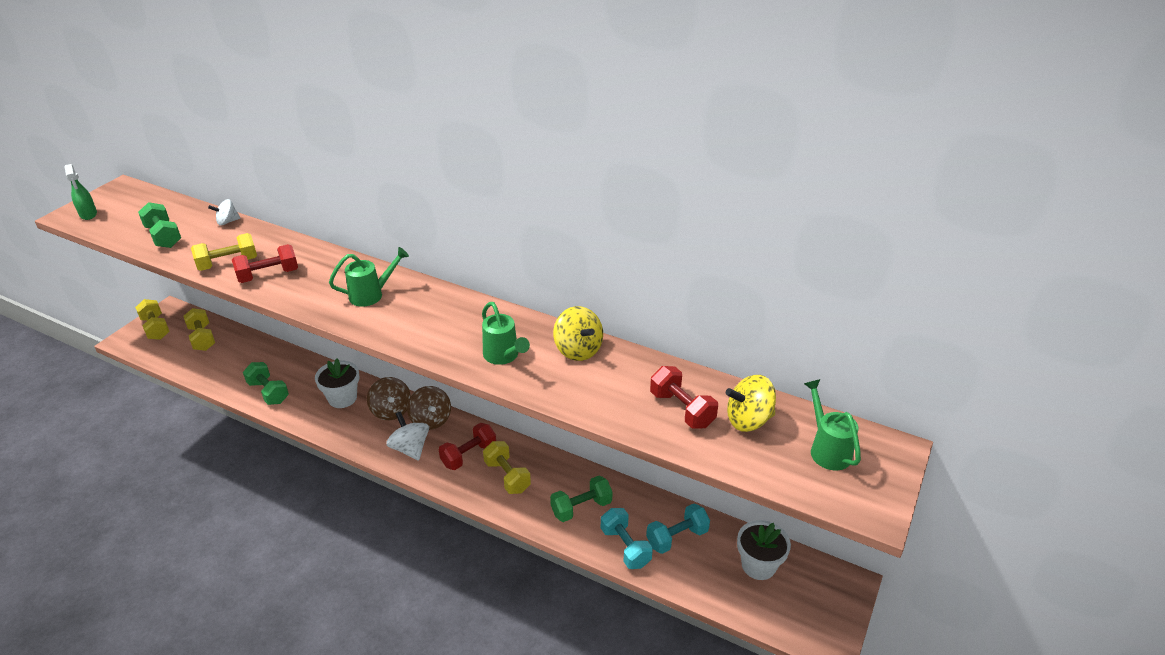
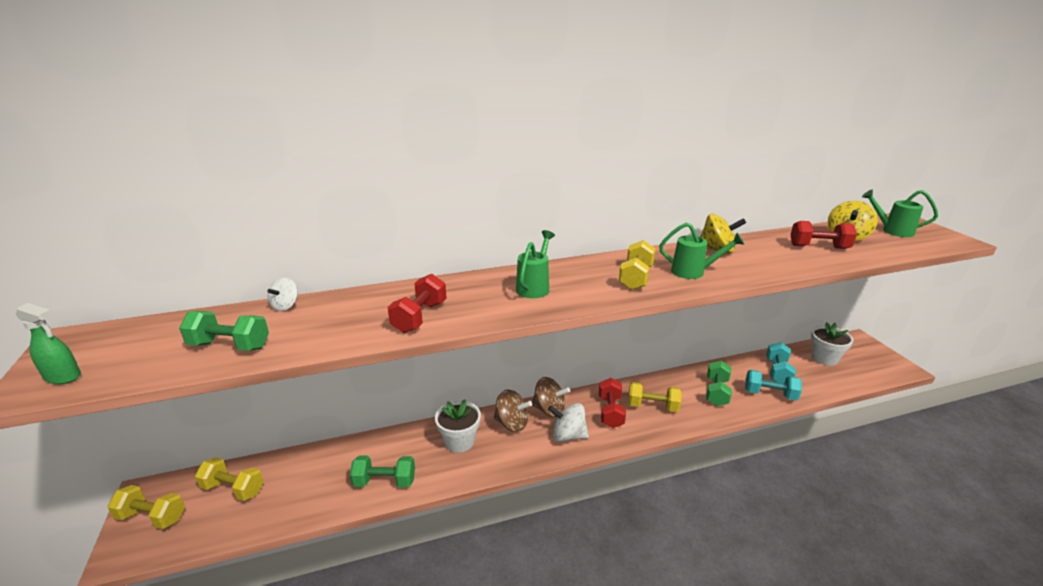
camera: 45 degrees left, 10 degrees down
(228, 263) = (358, 329): yellow dumbbell -> yellow dumbbell (636, 278)

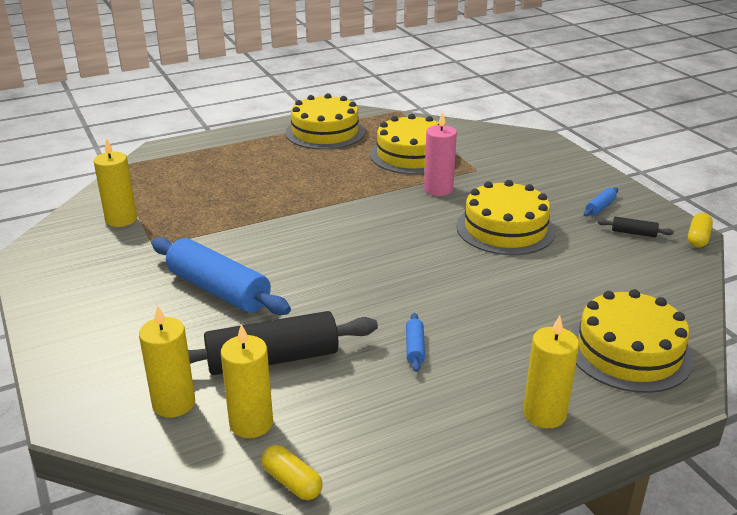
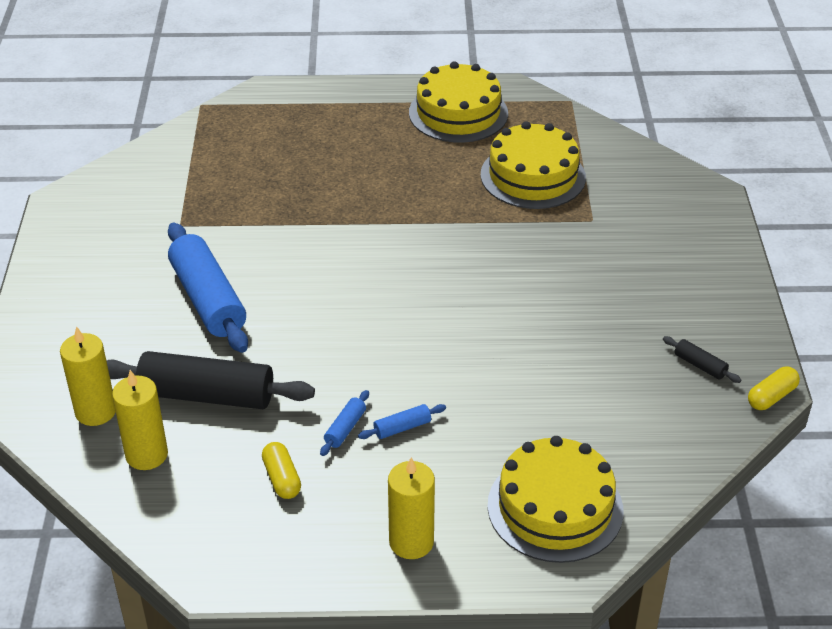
camera: 25 degrees right, 10 degrees up
(121, 219) = (169, 181): yellow candle -> none
(292, 482) = (144, 523): yellow capsule -> yellow capsule (282, 478)
(438, 189) = (524, 236): pink candle -> none
(505, 228) = (555, 314): yellow cake -> none
(600, 207) = (693, 318): blue rolling pin -> blue rolling pin (402, 428)

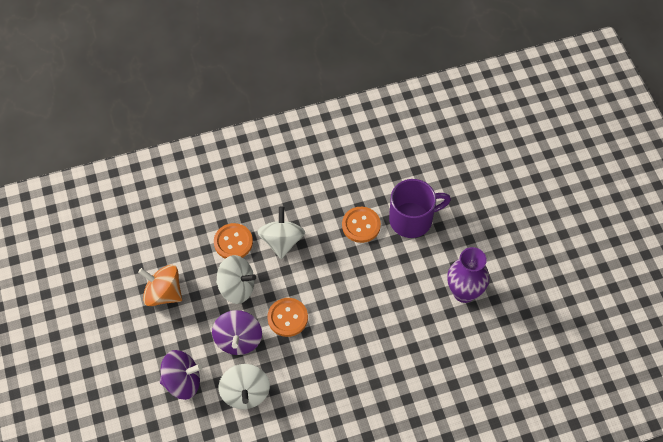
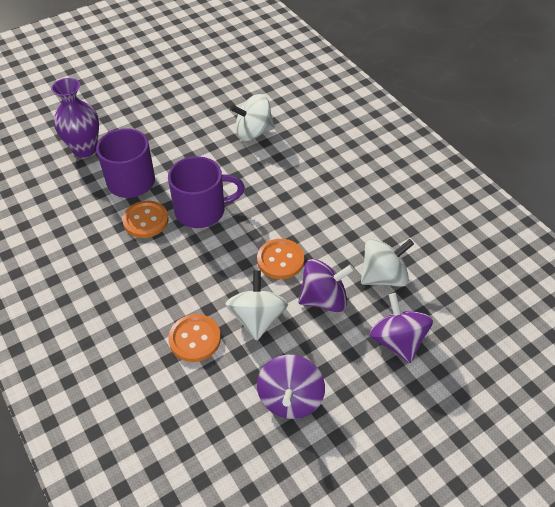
camera: 105 degrees left, 10 degrees down
(163, 293) = (290, 398): orange spinning top -> purple spinning top
(282, 241) = (182, 288): white spinning top -> white spinning top (253, 132)
(360, 269) = (202, 211): none -> purple mug
(464, 292) = (207, 131): purple vase -> purple vase (84, 149)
____
▸ **Exercise**: Wherever a picture appears in the data, please drop it and retype the rest exactly.

▸ **Your solution**:
camera: 45 degrees left, 10 degrees down
(228, 263) = (358, 329): yellow dumbbell -> yellow dumbbell (636, 278)

camera: 25 degrees right, 10 degrees up
(121, 219) = (169, 181): yellow candle -> none
(292, 482) = (144, 523): yellow capsule -> yellow capsule (282, 478)
(438, 189) = (524, 236): pink candle -> none
(505, 228) = (555, 314): yellow cake -> none
(600, 207) = (693, 318): blue rolling pin -> blue rolling pin (402, 428)

camera: 105 degrees left, 10 degrees down
(163, 293) = (290, 398): orange spinning top -> purple spinning top
(282, 241) = (182, 288): white spinning top -> white spinning top (253, 132)
(360, 269) = (202, 211): none -> purple mug
(464, 292) = (207, 131): purple vase -> purple vase (84, 149)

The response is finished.